_YOUR OBJECTIVE_. All that should be output is the block of lines below from the line with "U2 pin TRIG: SIG24 -> SIG4" to the line with "D3: none -> diode 1N4148 (A -9V, K VX)", both included, exactly as written.

(Extracted data entries)

══════

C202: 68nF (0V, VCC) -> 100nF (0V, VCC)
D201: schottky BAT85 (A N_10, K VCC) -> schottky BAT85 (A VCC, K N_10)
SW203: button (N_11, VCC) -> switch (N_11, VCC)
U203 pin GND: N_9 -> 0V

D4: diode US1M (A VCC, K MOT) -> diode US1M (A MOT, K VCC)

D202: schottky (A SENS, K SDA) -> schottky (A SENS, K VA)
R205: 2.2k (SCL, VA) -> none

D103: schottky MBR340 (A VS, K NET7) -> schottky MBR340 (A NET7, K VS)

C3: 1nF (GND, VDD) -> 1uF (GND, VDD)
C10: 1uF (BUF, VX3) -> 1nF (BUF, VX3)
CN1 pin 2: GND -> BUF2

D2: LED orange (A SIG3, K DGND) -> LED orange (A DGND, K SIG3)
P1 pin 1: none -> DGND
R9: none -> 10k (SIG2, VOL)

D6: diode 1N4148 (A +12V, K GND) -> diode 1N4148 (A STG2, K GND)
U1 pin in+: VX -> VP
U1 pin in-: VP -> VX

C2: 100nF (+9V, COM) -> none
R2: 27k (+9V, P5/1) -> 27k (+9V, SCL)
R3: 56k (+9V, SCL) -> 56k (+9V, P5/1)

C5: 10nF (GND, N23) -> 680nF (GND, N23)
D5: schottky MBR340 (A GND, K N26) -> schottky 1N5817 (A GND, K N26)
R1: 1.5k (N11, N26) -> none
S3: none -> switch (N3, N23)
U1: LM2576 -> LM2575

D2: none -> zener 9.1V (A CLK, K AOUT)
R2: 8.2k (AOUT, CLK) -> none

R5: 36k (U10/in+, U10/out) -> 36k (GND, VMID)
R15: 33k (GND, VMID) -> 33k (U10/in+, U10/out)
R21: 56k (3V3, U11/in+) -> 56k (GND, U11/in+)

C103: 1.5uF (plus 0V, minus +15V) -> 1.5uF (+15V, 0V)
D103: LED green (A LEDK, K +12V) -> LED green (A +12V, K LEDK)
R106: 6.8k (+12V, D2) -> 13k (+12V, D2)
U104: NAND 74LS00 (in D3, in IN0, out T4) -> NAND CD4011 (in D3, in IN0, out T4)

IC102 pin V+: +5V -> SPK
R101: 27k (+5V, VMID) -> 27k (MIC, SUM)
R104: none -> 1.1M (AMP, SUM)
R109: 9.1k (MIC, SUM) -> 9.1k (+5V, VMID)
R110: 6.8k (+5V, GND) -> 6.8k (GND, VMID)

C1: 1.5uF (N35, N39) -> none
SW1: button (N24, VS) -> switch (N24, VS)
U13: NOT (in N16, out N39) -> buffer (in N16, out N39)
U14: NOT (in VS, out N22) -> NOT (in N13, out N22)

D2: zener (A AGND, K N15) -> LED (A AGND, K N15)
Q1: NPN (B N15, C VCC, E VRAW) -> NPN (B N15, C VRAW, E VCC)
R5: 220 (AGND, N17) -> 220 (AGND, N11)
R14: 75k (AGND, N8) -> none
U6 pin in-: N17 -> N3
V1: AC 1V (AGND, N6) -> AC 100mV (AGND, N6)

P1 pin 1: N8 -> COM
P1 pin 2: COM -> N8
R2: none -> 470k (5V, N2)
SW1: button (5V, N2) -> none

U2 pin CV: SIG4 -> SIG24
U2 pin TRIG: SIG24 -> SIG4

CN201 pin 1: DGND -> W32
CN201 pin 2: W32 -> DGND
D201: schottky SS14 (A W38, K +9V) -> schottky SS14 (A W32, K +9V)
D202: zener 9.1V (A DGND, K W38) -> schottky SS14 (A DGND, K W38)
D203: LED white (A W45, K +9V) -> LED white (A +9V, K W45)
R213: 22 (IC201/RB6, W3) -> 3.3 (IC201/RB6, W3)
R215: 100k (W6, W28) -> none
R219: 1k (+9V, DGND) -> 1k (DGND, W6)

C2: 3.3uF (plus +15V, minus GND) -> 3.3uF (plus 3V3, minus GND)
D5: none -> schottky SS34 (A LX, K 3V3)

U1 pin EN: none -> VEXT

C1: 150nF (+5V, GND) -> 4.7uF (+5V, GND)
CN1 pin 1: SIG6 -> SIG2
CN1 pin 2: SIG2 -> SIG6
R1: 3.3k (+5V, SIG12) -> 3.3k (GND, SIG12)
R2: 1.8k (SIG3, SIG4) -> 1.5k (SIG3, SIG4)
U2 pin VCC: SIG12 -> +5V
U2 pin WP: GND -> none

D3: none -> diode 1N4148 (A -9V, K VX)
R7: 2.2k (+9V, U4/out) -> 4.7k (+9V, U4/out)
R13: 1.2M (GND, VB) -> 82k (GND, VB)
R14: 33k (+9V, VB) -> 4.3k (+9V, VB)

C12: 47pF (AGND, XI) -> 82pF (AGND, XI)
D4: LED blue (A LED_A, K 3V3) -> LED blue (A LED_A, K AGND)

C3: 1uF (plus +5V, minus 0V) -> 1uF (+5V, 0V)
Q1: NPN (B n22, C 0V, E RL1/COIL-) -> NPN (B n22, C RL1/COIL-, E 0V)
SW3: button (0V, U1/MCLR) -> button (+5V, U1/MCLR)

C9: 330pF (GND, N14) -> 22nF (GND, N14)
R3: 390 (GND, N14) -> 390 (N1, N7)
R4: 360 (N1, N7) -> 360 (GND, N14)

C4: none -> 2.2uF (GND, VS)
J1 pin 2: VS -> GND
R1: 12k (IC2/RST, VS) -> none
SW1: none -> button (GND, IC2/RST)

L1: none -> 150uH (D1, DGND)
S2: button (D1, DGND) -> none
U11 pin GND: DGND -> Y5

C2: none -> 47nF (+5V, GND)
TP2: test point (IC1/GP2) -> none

══════

_ANSWER BELOW_.
U2 pin TRIG: SIG24 -> SIG4

CN201 pin 1: DGND -> W32
CN201 pin 2: W32 -> DGND
D201: schottky SS14 (A W38, K +9V) -> schottky SS14 (A W32, K +9V)
D202: zener 9.1V (A DGND, K W38) -> schottky SS14 (A DGND, K W38)
D203: LED white (A W45, K +9V) -> LED white (A +9V, K W45)
R213: 22 (IC201/RB6, W3) -> 3.3 (IC201/RB6, W3)
R215: 100k (W6, W28) -> none
R219: 1k (+9V, DGND) -> 1k (DGND, W6)

C2: 3.3uF (plus +15V, minus GND) -> 3.3uF (plus 3V3, minus GND)
D5: none -> schottky SS34 (A LX, K 3V3)

U1 pin EN: none -> VEXT

C1: 150nF (+5V, GND) -> 4.7uF (+5V, GND)
CN1 pin 1: SIG6 -> SIG2
CN1 pin 2: SIG2 -> SIG6
R1: 3.3k (+5V, SIG12) -> 3.3k (GND, SIG12)
R2: 1.8k (SIG3, SIG4) -> 1.5k (SIG3, SIG4)
U2 pin VCC: SIG12 -> +5V
U2 pin WP: GND -> none

D3: none -> diode 1N4148 (A -9V, K VX)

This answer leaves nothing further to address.